## Dataset rows
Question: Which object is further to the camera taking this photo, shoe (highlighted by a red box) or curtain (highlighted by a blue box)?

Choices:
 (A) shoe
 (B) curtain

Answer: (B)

## Problem statement
Please reproduce the listing above line for line, changing nothing.

## Expected answer
Question: Which object is further to the camera taking this photo, shoe (highlighted by a red box) or curtain (highlighted by a blue box)?

Choices:
 (A) shoe
 (B) curtain

Answer: (B)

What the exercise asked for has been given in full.